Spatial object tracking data
=== Section Start ===
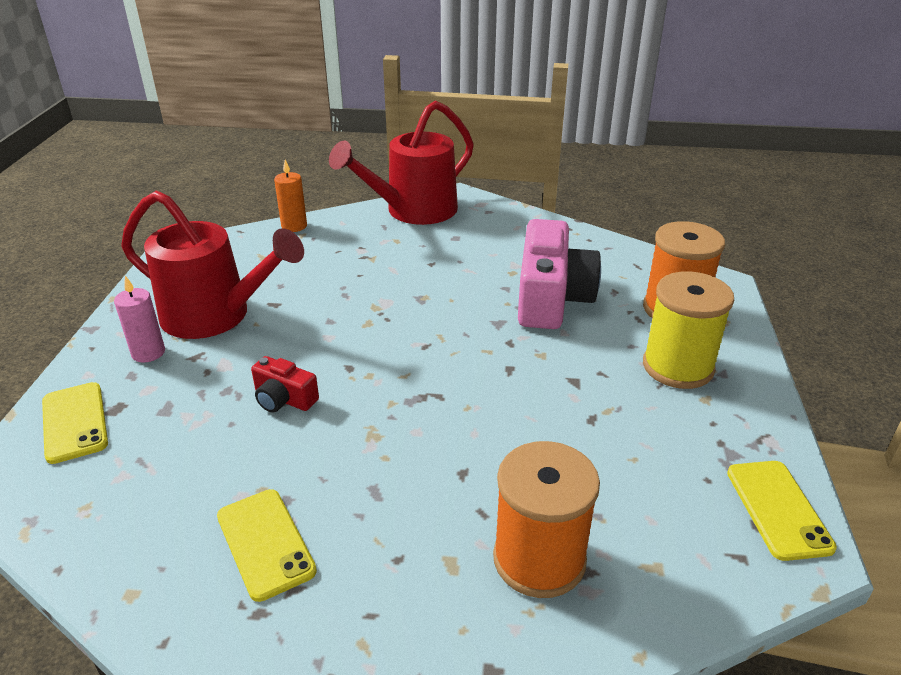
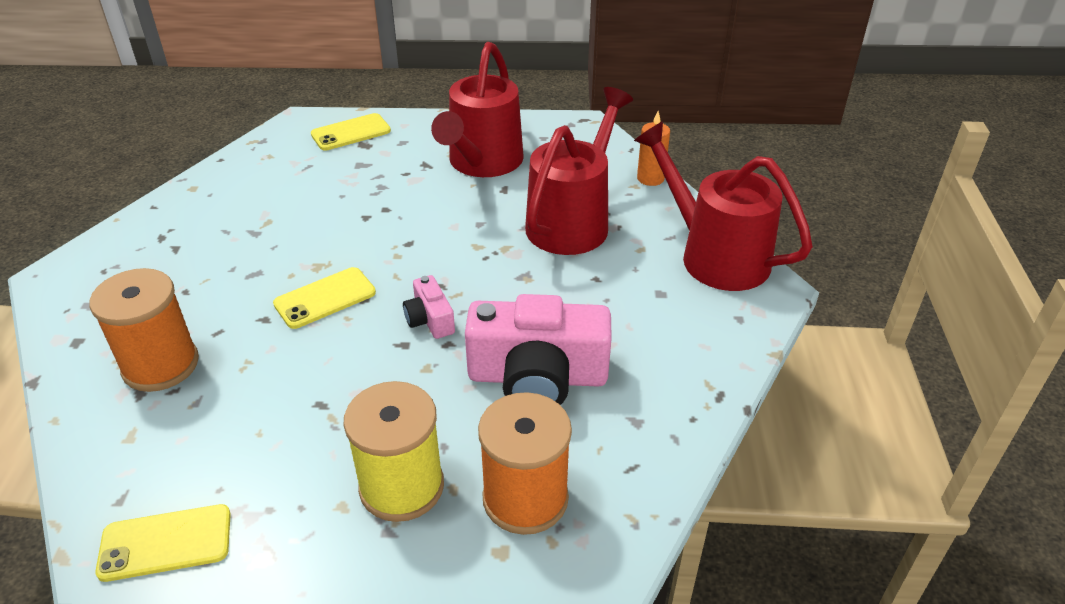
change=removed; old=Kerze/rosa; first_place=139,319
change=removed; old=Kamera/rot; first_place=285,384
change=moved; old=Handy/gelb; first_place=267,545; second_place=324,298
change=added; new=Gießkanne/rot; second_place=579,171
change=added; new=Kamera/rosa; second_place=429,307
=== Section End ===
• **WHAT YOU SHOULD DO**:
Using the records above, filter out every line that lacks the string "removed" and copy the rest.

• **TASK OUTPUT**:
change=removed; old=Kerze/rosa; first_place=139,319
change=removed; old=Kamera/rot; first_place=285,384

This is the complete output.